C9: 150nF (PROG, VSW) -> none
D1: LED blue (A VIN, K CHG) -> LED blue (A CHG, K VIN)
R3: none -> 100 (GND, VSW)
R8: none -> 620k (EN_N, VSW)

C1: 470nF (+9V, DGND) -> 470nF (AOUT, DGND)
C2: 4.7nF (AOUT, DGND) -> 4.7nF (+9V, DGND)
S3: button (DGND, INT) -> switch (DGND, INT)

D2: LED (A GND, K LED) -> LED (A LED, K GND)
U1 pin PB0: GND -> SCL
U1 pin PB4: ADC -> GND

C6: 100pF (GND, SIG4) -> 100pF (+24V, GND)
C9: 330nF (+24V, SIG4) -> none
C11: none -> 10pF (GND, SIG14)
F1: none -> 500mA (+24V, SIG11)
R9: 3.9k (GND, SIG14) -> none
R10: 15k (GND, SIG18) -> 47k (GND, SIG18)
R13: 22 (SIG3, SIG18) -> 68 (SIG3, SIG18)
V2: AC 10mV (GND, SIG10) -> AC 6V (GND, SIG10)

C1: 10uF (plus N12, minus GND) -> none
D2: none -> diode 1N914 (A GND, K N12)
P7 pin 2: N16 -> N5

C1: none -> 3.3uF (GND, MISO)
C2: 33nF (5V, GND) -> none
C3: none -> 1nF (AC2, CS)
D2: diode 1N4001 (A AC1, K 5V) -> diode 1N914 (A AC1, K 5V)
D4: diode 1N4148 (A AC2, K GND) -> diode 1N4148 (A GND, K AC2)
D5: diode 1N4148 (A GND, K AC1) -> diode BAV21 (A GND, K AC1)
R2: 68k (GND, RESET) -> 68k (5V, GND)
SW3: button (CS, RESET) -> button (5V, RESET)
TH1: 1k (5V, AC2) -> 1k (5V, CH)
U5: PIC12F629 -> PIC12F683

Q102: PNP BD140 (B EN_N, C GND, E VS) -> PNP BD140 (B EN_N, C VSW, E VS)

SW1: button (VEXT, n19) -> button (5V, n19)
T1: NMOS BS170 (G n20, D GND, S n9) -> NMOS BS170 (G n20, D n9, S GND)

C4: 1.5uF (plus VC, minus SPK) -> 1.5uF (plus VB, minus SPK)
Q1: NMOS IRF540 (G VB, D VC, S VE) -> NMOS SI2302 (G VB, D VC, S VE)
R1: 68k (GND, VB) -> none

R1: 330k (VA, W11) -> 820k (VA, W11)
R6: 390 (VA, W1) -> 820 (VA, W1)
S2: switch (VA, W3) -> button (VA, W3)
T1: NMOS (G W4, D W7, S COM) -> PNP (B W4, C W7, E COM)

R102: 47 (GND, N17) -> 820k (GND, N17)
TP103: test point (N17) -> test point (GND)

^^^^^^^^

◆ **Problem details**: From the first line of the data above through the line containing "S2: switch (VA, W3) -> button (VA, W3)", repeat each line exactly, and add nothing.

◆ **Answer to this task**:
C9: 150nF (PROG, VSW) -> none
D1: LED blue (A VIN, K CHG) -> LED blue (A CHG, K VIN)
R3: none -> 100 (GND, VSW)
R8: none -> 620k (EN_N, VSW)

C1: 470nF (+9V, DGND) -> 470nF (AOUT, DGND)
C2: 4.7nF (AOUT, DGND) -> 4.7nF (+9V, DGND)
S3: button (DGND, INT) -> switch (DGND, INT)

D2: LED (A GND, K LED) -> LED (A LED, K GND)
U1 pin PB0: GND -> SCL
U1 pin PB4: ADC -> GND

C6: 100pF (GND, SIG4) -> 100pF (+24V, GND)
C9: 330nF (+24V, SIG4) -> none
C11: none -> 10pF (GND, SIG14)
F1: none -> 500mA (+24V, SIG11)
R9: 3.9k (GND, SIG14) -> none
R10: 15k (GND, SIG18) -> 47k (GND, SIG18)
R13: 22 (SIG3, SIG18) -> 68 (SIG3, SIG18)
V2: AC 10mV (GND, SIG10) -> AC 6V (GND, SIG10)

C1: 10uF (plus N12, minus GND) -> none
D2: none -> diode 1N914 (A GND, K N12)
P7 pin 2: N16 -> N5

C1: none -> 3.3uF (GND, MISO)
C2: 33nF (5V, GND) -> none
C3: none -> 1nF (AC2, CS)
D2: diode 1N4001 (A AC1, K 5V) -> diode 1N914 (A AC1, K 5V)
D4: diode 1N4148 (A AC2, K GND) -> diode 1N4148 (A GND, K AC2)
D5: diode 1N4148 (A GND, K AC1) -> diode BAV21 (A GND, K AC1)
R2: 68k (GND, RESET) -> 68k (5V, GND)
SW3: button (CS, RESET) -> button (5V, RESET)
TH1: 1k (5V, AC2) -> 1k (5V, CH)
U5: PIC12F629 -> PIC12F683

Q102: PNP BD140 (B EN_N, C GND, E VS) -> PNP BD140 (B EN_N, C VSW, E VS)

SW1: button (VEXT, n19) -> button (5V, n19)
T1: NMOS BS170 (G n20, D GND, S n9) -> NMOS BS170 (G n20, D n9, S GND)

C4: 1.5uF (plus VC, minus SPK) -> 1.5uF (plus VB, minus SPK)
Q1: NMOS IRF540 (G VB, D VC, S VE) -> NMOS SI2302 (G VB, D VC, S VE)
R1: 68k (GND, VB) -> none

R1: 330k (VA, W11) -> 820k (VA, W11)
R6: 390 (VA, W1) -> 820 (VA, W1)
S2: switch (VA, W3) -> button (VA, W3)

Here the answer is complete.